Directions for this task:
Your task is to give the records again exactly. Leave each picture out.

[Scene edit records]
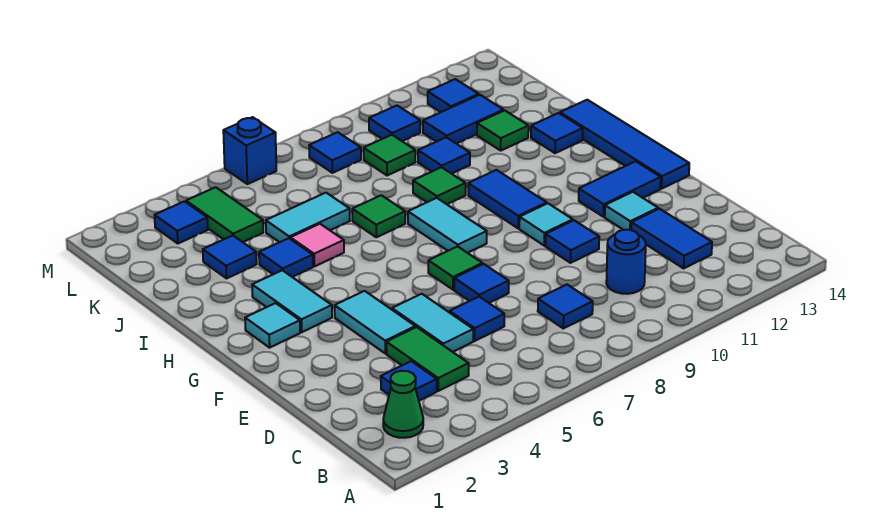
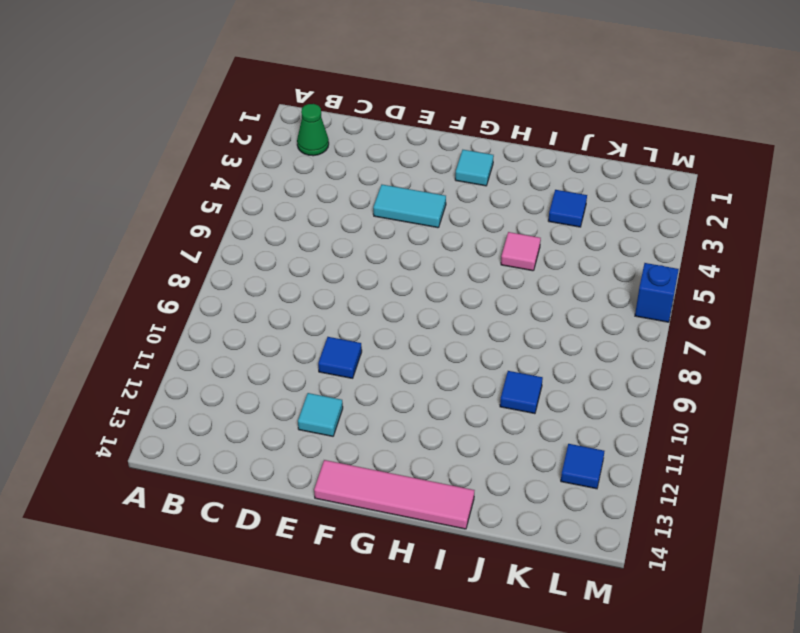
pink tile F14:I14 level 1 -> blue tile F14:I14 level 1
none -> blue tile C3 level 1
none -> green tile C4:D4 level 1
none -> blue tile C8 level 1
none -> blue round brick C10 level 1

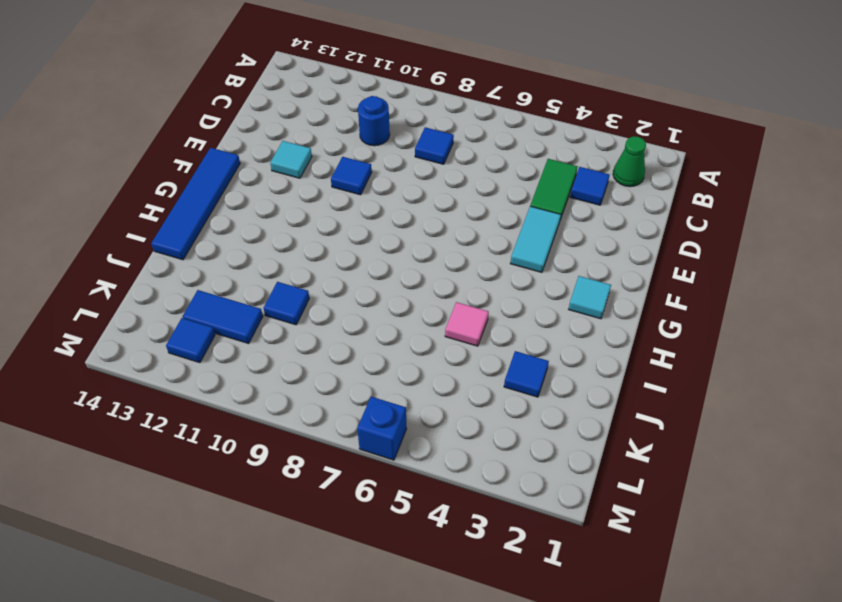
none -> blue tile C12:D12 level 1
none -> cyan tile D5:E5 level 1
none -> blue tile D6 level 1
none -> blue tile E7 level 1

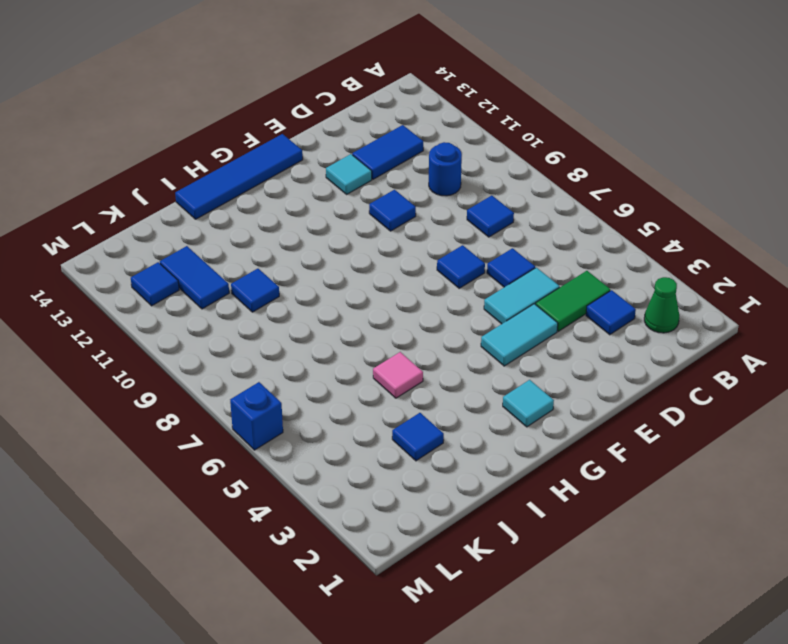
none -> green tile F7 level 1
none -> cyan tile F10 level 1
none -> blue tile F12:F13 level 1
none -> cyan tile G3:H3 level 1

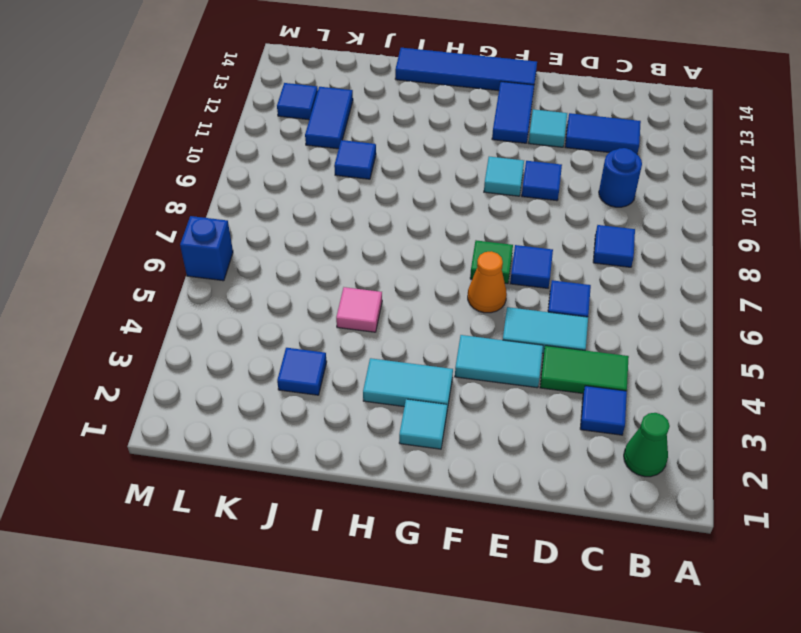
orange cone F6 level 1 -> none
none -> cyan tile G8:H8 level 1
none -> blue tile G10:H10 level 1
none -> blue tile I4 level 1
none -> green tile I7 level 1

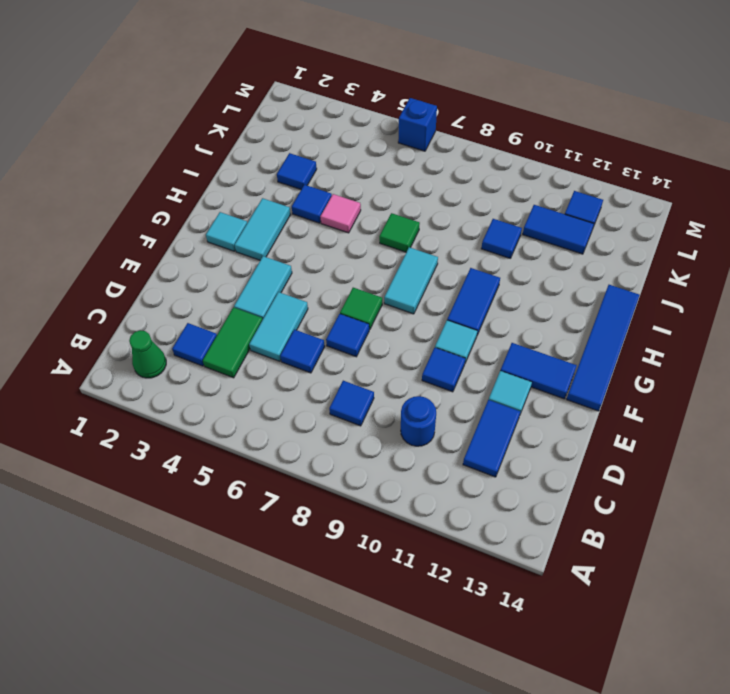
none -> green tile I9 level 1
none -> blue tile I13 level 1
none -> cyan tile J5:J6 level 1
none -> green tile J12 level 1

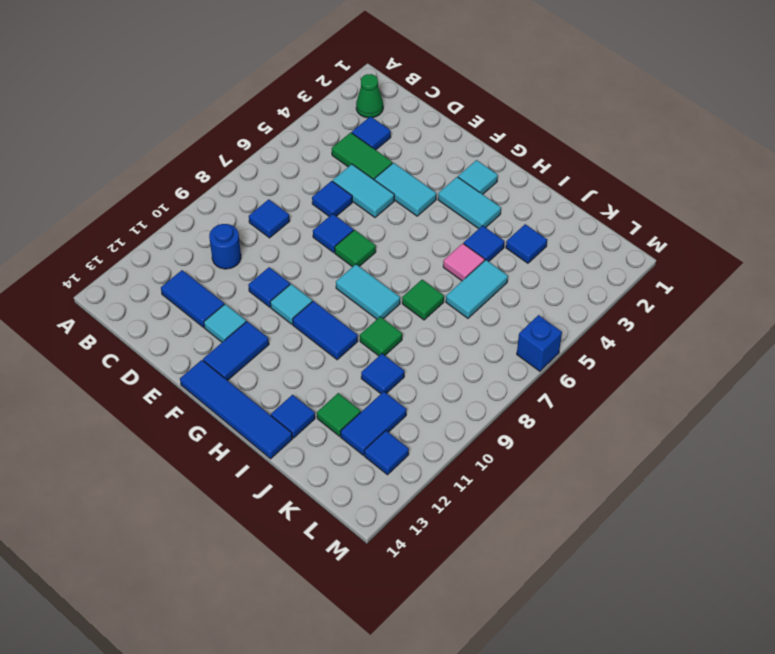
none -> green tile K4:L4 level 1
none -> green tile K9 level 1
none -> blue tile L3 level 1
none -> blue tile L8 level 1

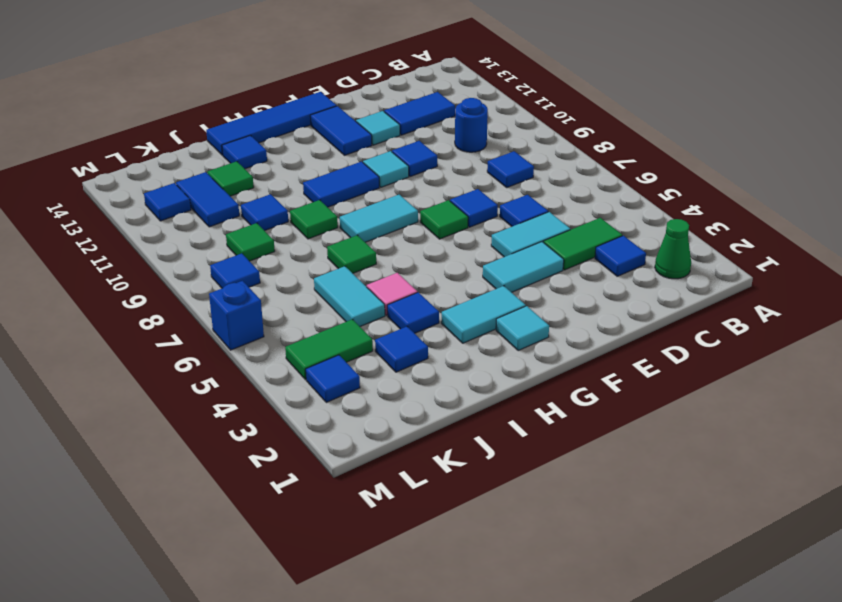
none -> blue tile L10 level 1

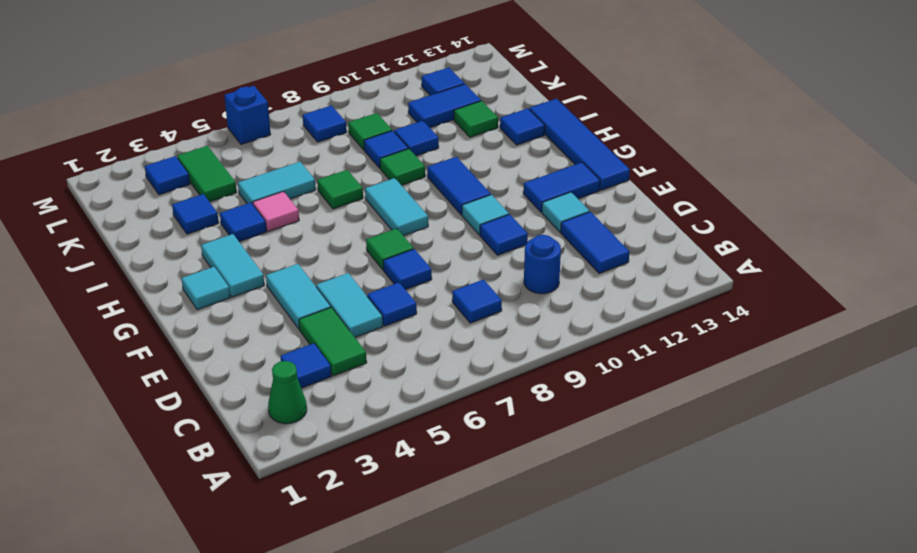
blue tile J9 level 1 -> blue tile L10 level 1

Output below:
pink tile F14:I14 level 1 -> blue tile F14:I14 level 1
none -> blue tile C3 level 1
none -> green tile C4:D4 level 1
none -> blue tile C8 level 1
none -> blue round brick C10 level 1

none -> blue tile C12:D12 level 1
none -> cyan tile D5:E5 level 1
none -> blue tile D6 level 1
none -> blue tile E7 level 1

none -> green tile F7 level 1
none -> cyan tile F10 level 1
none -> blue tile F12:F13 level 1
none -> cyan tile G3:H3 level 1

orange cone F6 level 1 -> none
none -> cyan tile G8:H8 level 1
none -> blue tile G10:H10 level 1
none -> blue tile I4 level 1
none -> green tile I7 level 1

none -> green tile I9 level 1
none -> blue tile I13 level 1
none -> cyan tile J5:J6 level 1
none -> green tile J12 level 1

none -> green tile K4:L4 level 1
none -> green tile K9 level 1
none -> blue tile L3 level 1
none -> blue tile L8 level 1

none -> blue tile L10 level 1

blue tile J9 level 1 -> blue tile L10 level 1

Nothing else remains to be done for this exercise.